** DATA RECORDS follows **

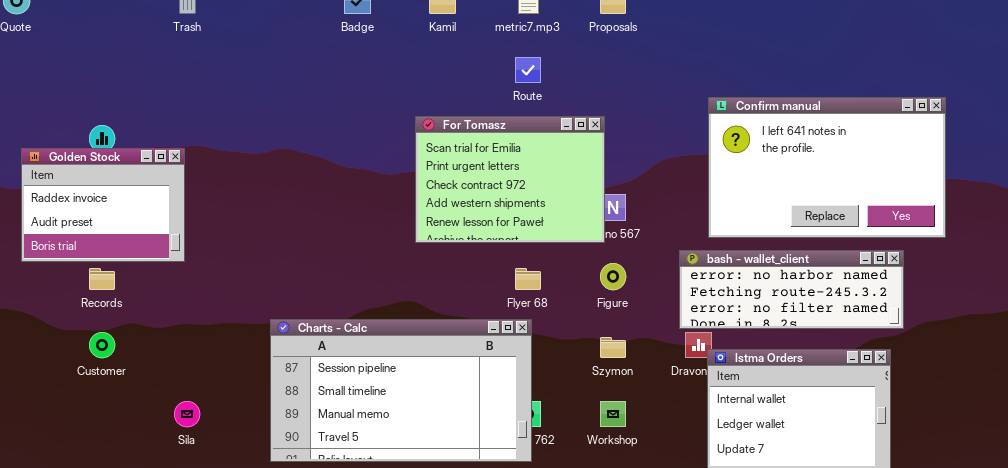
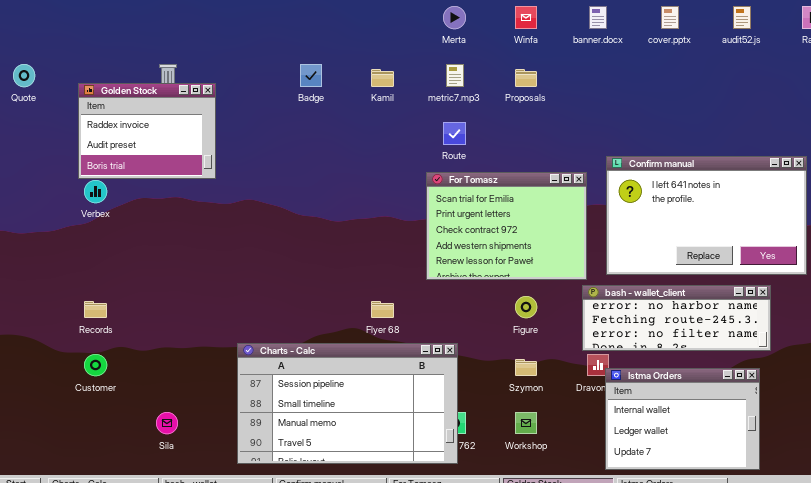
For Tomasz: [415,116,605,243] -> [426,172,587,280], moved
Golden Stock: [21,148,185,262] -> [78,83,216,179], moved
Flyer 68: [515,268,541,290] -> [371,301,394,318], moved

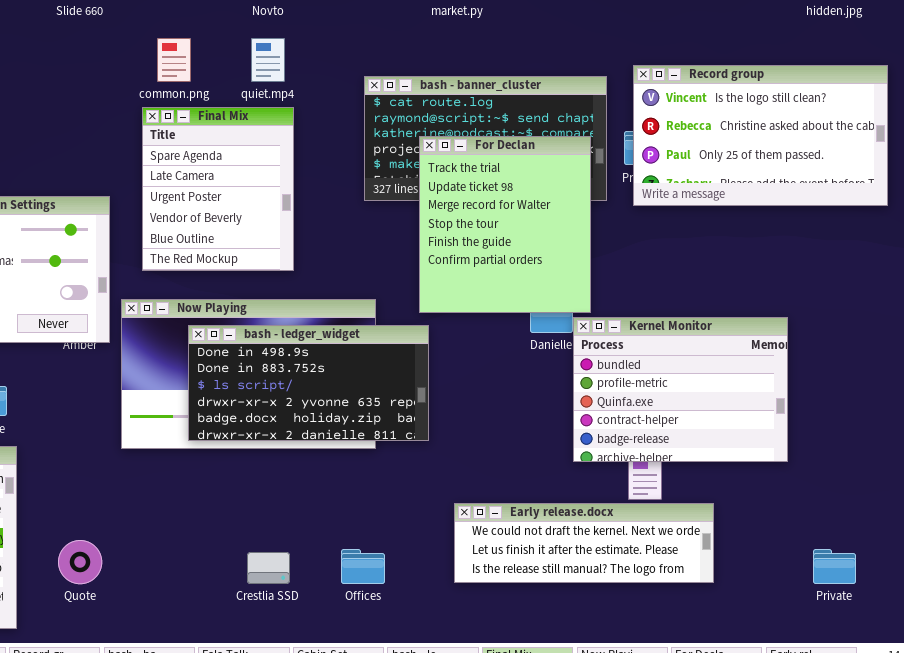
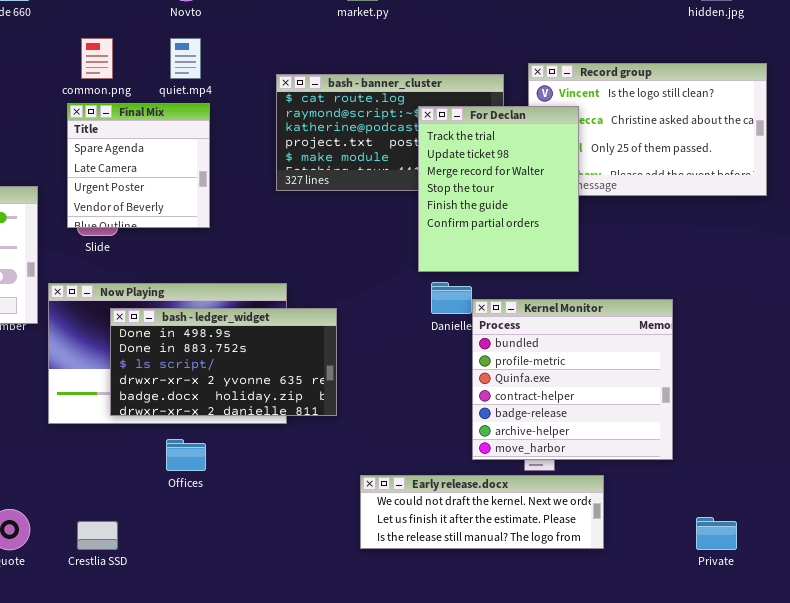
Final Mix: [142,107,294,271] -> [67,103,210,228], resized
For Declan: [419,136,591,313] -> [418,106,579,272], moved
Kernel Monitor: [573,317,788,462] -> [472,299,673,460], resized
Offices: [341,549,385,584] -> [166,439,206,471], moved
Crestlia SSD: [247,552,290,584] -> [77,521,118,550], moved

** End of DATA RECORDS **
** DATA RECORDS follows **

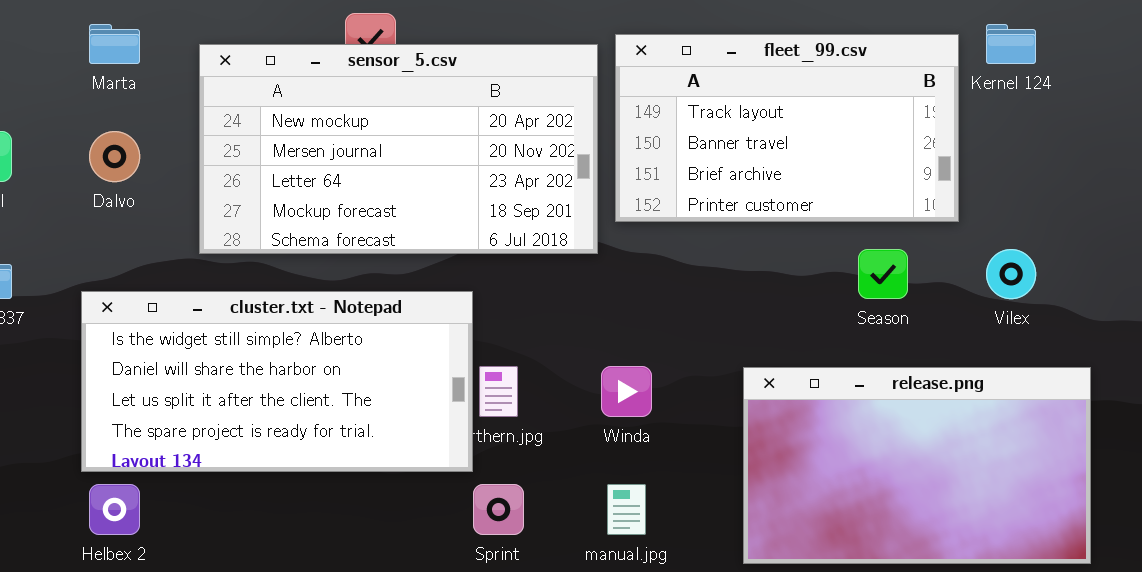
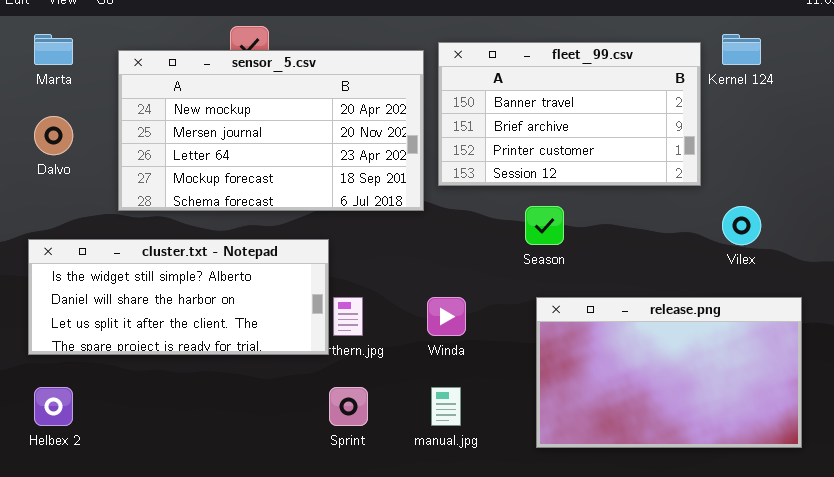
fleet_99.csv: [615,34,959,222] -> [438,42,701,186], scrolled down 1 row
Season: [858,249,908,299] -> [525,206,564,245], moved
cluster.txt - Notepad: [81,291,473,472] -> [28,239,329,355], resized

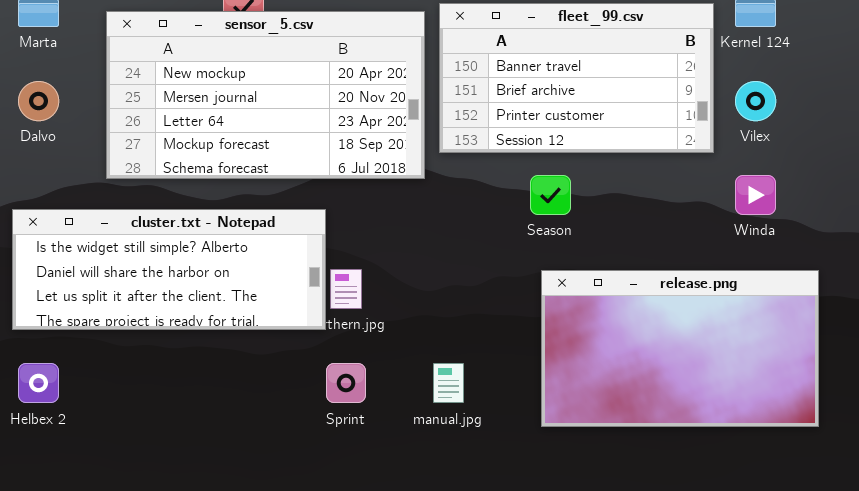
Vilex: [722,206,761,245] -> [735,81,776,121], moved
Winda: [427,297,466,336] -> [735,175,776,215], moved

** End of DATA RECORDS **
** DATA RECORDS follows **

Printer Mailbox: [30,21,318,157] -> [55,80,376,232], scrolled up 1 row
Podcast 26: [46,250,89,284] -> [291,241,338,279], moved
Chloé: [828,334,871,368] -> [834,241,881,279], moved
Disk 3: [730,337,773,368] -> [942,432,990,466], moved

** End of DATA RECORDS **

→ WHAT YOU SHOULD DO
Filter the listing so that only lines holding the word "scrolled" remain, and copy those lines.

→ RESULT OF THE TASK
fleet_99.csv: [615,34,959,222] -> [438,42,701,186], scrolled down 1 row
Printer Mailbox: [30,21,318,157] -> [55,80,376,232], scrolled up 1 row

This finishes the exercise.